### Data records
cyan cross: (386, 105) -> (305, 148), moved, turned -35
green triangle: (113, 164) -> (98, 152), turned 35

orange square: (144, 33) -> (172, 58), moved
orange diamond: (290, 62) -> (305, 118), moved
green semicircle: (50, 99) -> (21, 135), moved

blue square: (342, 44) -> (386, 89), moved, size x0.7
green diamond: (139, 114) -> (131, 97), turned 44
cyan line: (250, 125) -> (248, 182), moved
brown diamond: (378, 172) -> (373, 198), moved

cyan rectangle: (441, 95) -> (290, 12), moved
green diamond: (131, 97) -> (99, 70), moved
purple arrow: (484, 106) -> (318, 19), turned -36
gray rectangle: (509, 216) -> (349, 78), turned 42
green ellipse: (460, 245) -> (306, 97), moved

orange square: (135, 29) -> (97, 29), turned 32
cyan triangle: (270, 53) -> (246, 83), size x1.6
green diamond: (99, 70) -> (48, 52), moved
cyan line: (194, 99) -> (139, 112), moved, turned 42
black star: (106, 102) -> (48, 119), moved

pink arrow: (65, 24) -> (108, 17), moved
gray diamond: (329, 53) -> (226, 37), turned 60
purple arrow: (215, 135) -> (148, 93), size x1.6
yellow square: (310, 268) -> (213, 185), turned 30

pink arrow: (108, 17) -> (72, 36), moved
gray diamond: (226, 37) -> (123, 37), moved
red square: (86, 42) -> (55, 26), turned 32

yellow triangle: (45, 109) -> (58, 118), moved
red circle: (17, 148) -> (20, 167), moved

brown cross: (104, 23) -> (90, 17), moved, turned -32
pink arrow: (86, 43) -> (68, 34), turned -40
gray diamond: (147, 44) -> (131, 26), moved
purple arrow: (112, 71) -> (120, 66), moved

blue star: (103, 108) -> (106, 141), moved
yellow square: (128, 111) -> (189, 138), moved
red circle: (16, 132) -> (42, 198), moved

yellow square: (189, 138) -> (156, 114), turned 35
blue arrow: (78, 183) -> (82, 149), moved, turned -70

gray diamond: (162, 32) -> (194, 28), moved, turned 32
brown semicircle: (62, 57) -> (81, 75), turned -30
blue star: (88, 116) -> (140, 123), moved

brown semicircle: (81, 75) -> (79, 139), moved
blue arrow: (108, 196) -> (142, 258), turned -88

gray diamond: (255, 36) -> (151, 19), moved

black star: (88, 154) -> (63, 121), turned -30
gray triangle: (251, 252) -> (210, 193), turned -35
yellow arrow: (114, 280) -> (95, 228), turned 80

### Task item
Starting at the line above that holds "yellow square: (189, 138)" and ending at the line that holds "blue arrow: (108, 196)", transcribe each line exactly and include no other lines.

### Written solution
yellow square: (189, 138) -> (156, 114), turned 35
blue arrow: (78, 183) -> (82, 149), moved, turned -70

gray diamond: (162, 32) -> (194, 28), moved, turned 32
brown semicircle: (62, 57) -> (81, 75), turned -30
blue star: (88, 116) -> (140, 123), moved

brown semicircle: (81, 75) -> (79, 139), moved
blue arrow: (108, 196) -> (142, 258), turned -88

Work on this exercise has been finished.